### TASK
Find the line containing "PIR2: none -> HC-SR505" in the data below, then output that line and each one after it exactly, with nothing else.

### MATERIALS PROVIDED
_ _ _ _ _
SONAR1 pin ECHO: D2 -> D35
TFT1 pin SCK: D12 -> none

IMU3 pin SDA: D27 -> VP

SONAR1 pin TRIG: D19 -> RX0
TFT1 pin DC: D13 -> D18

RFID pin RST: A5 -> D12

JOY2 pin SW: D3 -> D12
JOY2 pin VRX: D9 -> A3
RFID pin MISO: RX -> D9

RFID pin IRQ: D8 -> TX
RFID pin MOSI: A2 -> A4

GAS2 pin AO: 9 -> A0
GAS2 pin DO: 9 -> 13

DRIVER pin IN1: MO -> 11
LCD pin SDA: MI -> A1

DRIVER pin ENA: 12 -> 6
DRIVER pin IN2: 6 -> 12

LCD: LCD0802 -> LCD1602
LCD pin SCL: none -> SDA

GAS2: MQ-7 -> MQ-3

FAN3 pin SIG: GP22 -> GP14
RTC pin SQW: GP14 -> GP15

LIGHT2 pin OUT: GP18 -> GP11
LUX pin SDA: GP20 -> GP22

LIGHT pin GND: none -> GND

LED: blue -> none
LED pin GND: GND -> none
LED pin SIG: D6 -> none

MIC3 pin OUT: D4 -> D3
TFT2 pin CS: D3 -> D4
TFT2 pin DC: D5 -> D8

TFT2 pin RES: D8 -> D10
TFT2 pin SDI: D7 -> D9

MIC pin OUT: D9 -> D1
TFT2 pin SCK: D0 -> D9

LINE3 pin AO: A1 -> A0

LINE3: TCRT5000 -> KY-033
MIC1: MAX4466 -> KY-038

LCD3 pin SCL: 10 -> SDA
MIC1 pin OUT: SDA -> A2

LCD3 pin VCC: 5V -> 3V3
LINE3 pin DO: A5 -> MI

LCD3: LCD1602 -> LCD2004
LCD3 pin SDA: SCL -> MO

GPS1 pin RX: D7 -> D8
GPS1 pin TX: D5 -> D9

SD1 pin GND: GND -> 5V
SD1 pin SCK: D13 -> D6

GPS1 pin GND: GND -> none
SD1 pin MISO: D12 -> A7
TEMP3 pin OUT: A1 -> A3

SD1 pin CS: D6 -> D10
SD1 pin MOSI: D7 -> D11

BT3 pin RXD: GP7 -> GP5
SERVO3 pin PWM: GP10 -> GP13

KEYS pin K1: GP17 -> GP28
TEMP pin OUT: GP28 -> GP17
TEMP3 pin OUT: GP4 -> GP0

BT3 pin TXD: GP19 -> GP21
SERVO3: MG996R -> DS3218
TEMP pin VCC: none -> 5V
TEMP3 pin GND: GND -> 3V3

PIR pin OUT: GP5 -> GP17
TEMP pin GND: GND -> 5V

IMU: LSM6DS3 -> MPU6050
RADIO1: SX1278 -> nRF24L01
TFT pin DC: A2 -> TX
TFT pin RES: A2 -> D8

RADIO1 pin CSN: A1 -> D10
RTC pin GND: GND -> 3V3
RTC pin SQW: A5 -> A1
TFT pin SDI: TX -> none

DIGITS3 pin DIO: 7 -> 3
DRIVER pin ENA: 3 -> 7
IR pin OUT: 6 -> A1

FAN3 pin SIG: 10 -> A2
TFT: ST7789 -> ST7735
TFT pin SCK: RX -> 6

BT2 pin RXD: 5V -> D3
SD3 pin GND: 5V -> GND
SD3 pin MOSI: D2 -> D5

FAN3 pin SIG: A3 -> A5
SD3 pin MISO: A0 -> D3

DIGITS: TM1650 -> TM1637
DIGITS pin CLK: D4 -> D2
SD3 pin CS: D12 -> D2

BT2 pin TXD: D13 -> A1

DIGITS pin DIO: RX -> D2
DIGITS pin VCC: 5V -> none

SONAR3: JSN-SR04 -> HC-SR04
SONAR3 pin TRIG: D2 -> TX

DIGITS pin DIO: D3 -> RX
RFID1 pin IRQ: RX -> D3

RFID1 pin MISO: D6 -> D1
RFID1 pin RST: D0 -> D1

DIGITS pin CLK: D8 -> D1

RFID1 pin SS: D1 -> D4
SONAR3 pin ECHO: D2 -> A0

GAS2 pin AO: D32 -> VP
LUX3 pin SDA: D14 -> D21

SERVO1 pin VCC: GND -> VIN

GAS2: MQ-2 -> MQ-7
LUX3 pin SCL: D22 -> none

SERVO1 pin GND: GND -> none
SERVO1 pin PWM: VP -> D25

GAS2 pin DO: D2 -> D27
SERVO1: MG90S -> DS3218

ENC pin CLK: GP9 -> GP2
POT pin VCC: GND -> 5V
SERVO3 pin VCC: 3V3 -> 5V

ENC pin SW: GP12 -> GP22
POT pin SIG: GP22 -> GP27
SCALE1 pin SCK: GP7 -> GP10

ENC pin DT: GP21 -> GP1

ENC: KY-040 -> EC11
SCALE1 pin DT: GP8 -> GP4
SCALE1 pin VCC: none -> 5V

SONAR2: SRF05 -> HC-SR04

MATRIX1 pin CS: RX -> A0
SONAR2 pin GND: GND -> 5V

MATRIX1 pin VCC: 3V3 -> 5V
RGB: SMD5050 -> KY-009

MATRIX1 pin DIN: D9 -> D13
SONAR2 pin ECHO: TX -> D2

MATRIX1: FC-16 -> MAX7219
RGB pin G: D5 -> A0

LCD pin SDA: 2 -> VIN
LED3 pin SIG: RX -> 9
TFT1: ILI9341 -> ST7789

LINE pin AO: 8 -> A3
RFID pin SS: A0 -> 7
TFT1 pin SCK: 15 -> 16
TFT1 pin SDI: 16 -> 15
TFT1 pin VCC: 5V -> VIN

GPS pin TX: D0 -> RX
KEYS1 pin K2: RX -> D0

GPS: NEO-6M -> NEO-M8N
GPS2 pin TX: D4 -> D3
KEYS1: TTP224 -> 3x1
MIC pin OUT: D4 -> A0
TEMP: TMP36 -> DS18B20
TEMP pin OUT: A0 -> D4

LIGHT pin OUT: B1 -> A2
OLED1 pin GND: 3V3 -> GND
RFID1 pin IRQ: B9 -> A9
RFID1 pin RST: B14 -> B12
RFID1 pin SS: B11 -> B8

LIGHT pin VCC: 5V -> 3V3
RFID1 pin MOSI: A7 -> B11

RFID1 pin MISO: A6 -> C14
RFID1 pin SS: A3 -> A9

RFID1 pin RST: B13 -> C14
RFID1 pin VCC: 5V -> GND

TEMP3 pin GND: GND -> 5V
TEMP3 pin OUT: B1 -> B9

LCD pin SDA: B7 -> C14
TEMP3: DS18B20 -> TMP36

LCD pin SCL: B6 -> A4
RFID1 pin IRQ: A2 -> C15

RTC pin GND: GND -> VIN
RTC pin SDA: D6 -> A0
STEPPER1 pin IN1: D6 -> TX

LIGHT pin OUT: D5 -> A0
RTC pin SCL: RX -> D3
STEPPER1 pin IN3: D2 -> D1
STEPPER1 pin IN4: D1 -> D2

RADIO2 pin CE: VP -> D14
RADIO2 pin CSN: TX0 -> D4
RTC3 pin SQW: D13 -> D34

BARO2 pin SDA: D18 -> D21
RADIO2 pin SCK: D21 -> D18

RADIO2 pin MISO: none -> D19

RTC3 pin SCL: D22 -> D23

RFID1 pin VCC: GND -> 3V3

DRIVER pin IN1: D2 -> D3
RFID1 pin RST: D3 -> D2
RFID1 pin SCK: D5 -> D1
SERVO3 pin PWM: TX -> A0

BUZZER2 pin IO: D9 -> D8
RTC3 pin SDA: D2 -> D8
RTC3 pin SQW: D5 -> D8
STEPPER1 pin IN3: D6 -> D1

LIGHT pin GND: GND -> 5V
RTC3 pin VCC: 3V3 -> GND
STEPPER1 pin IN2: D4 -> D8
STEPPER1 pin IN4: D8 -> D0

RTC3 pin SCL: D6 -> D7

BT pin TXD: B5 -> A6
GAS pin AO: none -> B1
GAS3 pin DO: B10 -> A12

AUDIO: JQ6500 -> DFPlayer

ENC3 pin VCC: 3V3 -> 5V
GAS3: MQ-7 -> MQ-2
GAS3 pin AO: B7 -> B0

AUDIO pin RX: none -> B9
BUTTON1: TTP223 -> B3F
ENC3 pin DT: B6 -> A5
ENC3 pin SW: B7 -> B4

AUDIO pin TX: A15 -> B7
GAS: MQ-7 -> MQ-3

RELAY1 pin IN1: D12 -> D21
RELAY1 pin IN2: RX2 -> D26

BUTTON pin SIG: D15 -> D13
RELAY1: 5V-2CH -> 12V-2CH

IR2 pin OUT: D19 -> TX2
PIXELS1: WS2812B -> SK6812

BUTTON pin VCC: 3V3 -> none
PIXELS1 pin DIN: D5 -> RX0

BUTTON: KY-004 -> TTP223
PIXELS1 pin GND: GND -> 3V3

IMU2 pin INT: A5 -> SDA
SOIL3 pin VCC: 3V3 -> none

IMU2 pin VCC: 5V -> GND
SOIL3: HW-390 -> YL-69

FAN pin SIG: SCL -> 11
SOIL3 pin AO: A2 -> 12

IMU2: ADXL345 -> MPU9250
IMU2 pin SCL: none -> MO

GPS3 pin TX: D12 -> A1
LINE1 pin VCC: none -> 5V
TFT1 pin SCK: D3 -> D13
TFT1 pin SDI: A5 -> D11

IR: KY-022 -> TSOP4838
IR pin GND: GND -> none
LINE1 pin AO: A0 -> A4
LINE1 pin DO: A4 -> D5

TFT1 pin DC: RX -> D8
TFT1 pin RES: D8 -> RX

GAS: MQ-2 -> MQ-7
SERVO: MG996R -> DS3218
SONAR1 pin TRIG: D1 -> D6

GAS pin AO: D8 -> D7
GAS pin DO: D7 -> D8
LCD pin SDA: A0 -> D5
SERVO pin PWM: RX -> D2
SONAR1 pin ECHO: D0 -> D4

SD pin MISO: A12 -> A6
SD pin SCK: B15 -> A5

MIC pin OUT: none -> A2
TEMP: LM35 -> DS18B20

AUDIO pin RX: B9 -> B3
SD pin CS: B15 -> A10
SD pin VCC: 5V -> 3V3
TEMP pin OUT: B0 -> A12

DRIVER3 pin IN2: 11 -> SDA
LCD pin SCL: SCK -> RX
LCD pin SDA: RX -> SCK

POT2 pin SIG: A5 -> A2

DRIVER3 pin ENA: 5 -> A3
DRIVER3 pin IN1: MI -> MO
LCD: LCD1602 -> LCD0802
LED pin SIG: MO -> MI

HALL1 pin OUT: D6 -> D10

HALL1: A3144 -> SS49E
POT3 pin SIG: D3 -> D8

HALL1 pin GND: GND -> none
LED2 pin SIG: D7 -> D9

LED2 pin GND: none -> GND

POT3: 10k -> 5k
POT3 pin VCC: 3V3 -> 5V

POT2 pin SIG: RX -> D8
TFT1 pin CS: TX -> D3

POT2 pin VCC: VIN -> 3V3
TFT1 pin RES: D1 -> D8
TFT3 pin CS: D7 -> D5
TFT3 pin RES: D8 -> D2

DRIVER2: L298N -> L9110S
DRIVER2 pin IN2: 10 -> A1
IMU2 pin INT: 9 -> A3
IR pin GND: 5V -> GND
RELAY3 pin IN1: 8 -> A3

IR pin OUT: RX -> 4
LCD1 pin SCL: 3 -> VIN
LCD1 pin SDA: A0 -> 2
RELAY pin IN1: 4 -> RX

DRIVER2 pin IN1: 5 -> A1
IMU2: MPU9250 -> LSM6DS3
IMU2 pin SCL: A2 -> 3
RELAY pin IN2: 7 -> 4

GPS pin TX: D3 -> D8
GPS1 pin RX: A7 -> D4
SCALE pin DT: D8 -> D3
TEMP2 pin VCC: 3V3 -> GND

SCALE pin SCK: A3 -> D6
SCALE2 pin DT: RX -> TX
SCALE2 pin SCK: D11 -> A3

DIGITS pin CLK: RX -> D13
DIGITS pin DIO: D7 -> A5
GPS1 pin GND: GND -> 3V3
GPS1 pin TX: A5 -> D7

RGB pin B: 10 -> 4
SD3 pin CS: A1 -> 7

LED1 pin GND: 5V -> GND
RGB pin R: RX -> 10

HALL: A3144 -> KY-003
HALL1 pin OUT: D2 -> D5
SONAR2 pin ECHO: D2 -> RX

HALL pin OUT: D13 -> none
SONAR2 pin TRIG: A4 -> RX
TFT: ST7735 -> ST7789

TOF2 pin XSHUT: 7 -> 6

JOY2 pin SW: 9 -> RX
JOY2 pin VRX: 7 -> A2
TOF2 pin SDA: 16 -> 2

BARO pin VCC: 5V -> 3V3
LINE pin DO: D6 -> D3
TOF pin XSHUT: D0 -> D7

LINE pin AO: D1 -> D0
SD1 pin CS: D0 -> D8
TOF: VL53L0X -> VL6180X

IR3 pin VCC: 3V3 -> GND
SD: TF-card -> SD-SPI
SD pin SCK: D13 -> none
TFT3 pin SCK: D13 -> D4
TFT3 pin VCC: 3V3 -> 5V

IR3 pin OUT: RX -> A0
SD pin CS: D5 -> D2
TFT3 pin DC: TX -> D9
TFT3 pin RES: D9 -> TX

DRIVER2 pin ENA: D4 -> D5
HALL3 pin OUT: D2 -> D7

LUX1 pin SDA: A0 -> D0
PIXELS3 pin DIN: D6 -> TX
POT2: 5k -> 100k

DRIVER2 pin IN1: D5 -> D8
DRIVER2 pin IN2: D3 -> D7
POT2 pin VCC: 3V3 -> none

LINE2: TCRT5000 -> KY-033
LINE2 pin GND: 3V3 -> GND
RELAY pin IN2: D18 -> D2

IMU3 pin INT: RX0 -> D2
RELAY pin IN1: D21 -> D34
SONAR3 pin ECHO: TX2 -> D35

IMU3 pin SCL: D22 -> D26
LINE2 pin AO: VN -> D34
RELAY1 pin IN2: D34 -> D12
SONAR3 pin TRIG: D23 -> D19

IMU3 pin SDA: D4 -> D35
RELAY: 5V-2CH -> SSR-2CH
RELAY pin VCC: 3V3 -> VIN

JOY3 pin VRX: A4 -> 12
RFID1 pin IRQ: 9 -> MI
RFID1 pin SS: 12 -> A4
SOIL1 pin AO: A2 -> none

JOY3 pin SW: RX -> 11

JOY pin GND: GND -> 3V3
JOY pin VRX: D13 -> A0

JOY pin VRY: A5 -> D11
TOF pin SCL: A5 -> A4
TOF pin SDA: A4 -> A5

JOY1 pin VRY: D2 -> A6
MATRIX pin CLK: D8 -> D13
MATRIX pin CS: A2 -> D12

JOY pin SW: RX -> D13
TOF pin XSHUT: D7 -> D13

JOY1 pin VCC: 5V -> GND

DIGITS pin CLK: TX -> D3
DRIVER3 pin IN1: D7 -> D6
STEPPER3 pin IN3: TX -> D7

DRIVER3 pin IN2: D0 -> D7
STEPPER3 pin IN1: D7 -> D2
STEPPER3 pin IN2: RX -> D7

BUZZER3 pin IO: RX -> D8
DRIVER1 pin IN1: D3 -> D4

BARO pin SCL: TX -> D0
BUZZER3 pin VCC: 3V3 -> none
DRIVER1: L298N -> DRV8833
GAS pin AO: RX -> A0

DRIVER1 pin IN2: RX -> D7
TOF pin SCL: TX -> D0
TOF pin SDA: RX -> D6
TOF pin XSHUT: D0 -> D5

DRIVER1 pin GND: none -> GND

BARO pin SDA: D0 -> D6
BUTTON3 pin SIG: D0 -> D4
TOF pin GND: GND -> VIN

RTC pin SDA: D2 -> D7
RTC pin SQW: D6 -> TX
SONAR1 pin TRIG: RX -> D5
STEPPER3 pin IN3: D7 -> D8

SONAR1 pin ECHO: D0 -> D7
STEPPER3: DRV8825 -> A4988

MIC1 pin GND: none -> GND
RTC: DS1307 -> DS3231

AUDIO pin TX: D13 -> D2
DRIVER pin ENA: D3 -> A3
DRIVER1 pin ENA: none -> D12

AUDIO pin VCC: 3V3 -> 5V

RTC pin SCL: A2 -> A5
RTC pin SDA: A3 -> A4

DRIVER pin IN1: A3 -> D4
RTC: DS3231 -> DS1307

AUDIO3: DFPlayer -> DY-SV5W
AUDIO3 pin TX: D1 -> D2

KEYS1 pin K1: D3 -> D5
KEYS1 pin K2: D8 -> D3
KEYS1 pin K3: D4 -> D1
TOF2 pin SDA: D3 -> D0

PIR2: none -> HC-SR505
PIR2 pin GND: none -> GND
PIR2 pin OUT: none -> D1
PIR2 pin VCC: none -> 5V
_ _ _ _ _
### SOLUTION FOR THIS EXERCISE
PIR2: none -> HC-SR505
PIR2 pin GND: none -> GND
PIR2 pin OUT: none -> D1
PIR2 pin VCC: none -> 5V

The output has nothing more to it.